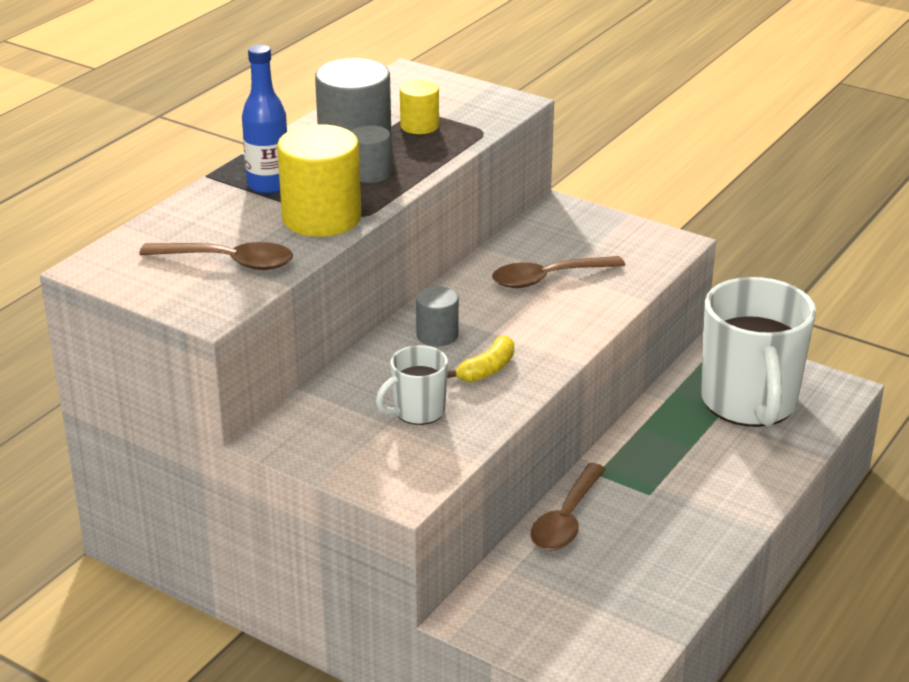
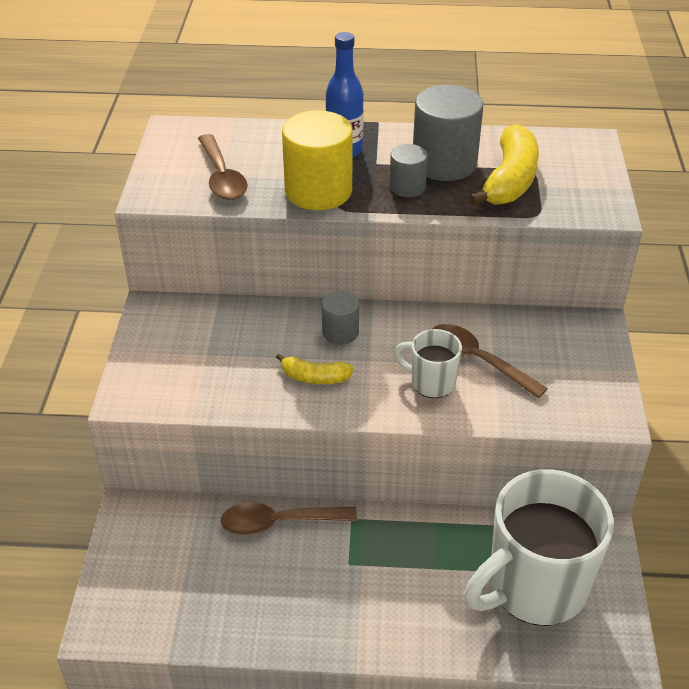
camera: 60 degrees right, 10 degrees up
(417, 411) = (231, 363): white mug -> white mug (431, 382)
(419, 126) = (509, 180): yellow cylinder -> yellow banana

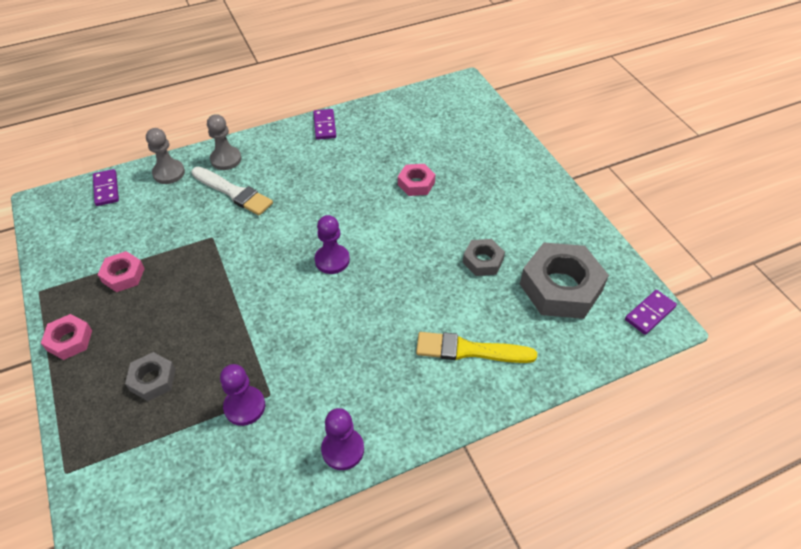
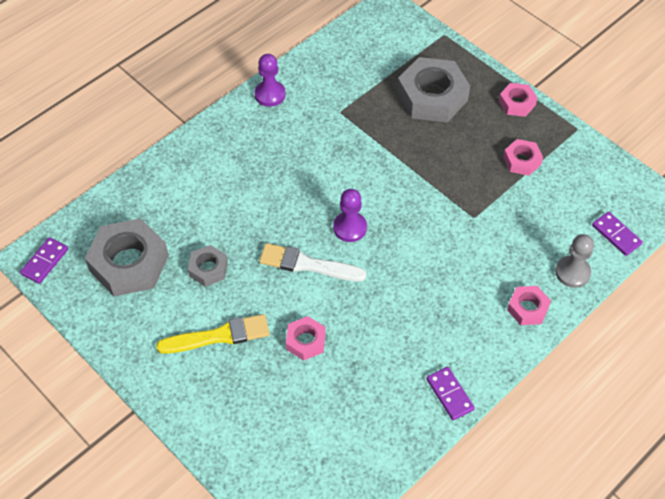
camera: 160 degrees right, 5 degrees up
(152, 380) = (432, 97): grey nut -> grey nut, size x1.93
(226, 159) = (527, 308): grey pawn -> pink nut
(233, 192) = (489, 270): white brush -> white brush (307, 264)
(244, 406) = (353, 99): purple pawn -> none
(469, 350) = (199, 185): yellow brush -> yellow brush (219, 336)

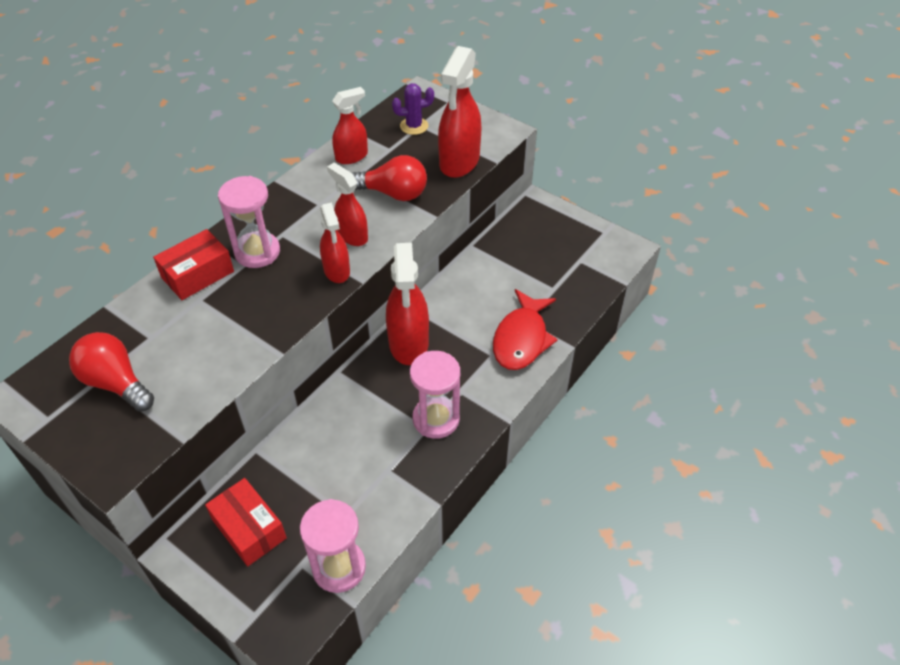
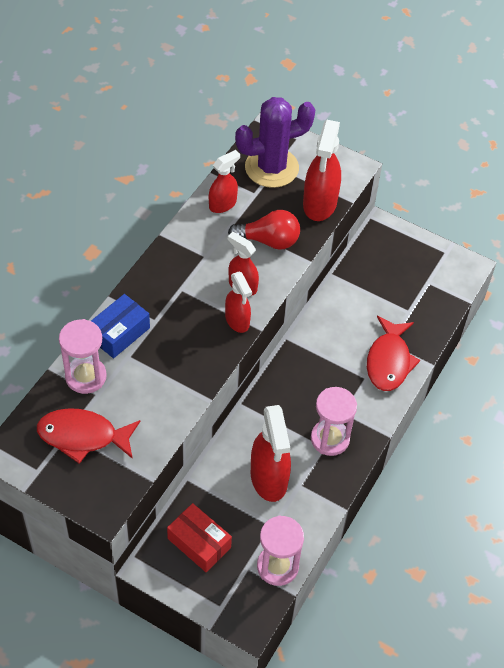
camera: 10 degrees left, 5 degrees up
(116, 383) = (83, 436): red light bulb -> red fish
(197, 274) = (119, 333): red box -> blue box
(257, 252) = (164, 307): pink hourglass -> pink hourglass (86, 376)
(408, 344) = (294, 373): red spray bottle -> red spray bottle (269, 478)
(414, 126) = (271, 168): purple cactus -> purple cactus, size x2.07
= = =
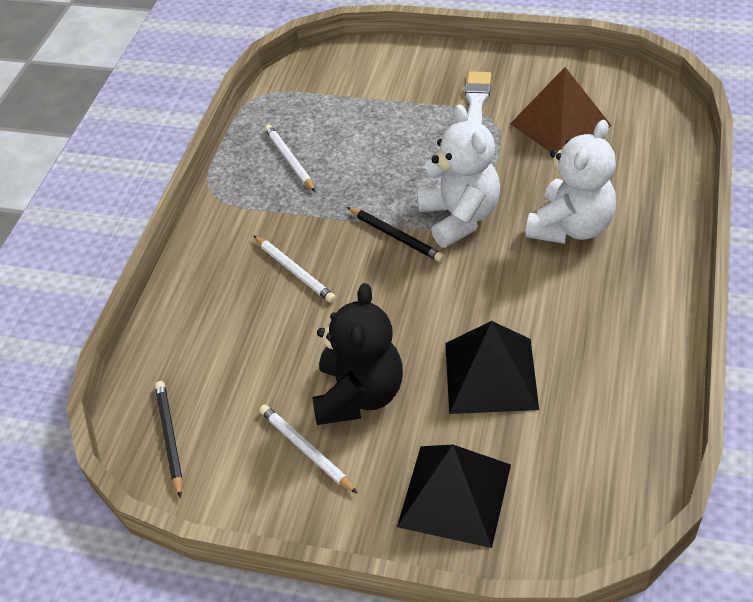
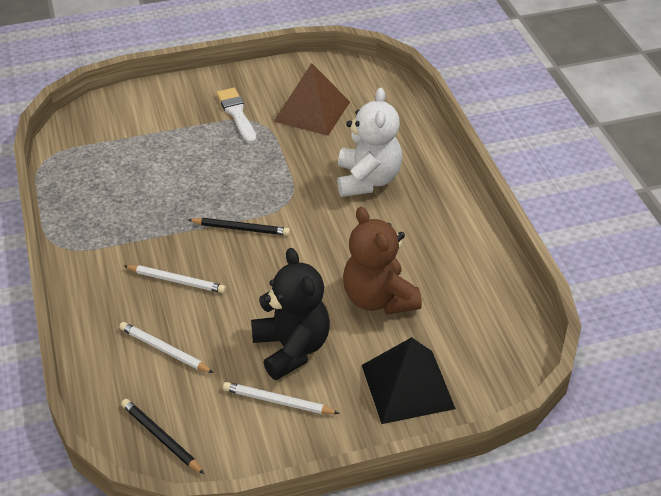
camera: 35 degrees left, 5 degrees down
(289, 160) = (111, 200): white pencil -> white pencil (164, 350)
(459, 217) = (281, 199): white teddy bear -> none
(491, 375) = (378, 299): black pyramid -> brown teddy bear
= = =
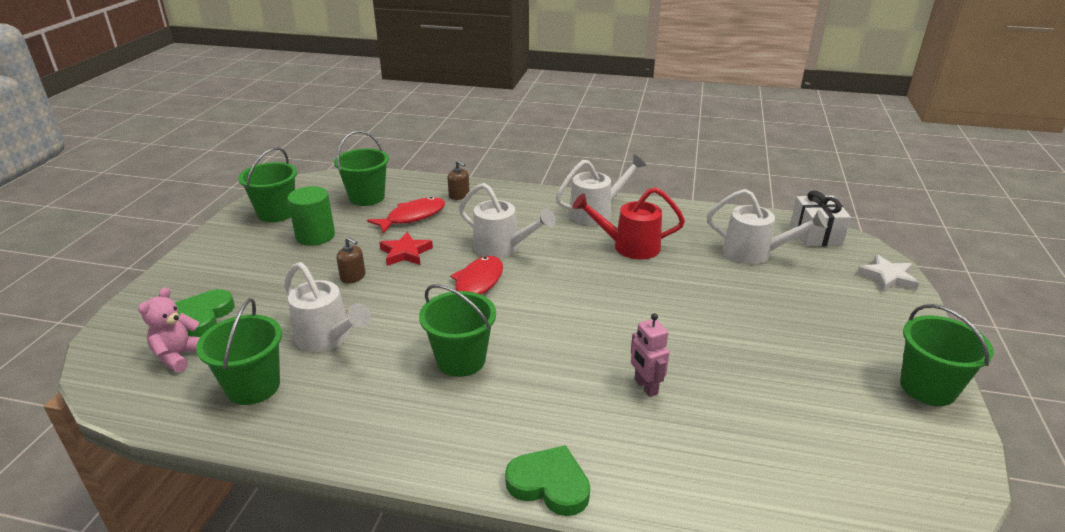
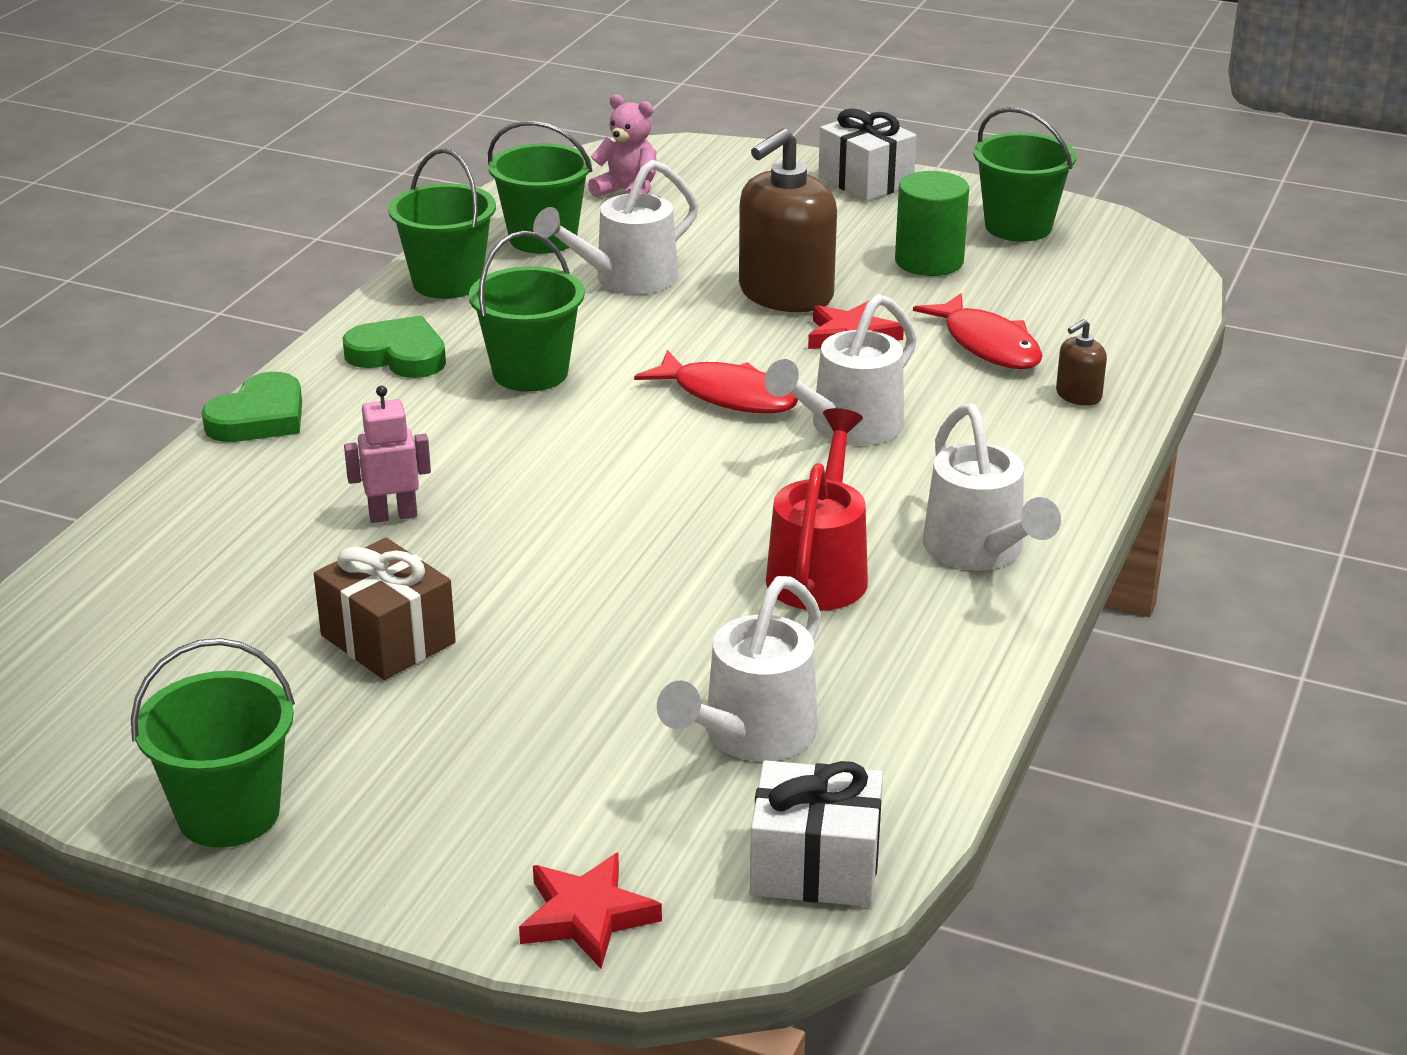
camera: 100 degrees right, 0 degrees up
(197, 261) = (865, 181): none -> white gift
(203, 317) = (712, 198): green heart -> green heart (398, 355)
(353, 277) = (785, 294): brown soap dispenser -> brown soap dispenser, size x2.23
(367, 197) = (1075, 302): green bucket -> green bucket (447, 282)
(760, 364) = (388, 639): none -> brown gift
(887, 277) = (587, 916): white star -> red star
= = =
▶ _TASK STATEMENT_
Looking at the entries above, can you reproduce exactly the lines from the one that holds "(197, 261) = (865, 181): none -> white gift" through the one that holds "(887, 277) = (587, 916): white", and only those?

▶ _SOLVED PROBLEM_
(197, 261) = (865, 181): none -> white gift
(203, 317) = (712, 198): green heart -> green heart (398, 355)
(353, 277) = (785, 294): brown soap dispenser -> brown soap dispenser, size x2.23
(367, 197) = (1075, 302): green bucket -> green bucket (447, 282)
(760, 364) = (388, 639): none -> brown gift
(887, 277) = (587, 916): white star -> red star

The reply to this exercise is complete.